* **Instructions for the task**
Can you pull out each line of the data below that includes the word "wallet"?

* **Dataset excerpt**

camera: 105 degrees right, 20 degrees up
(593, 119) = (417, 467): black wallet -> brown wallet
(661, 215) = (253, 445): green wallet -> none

* **Result of the task**
(593, 119) = (417, 467): black wallet -> brown wallet
(661, 215) = (253, 445): green wallet -> none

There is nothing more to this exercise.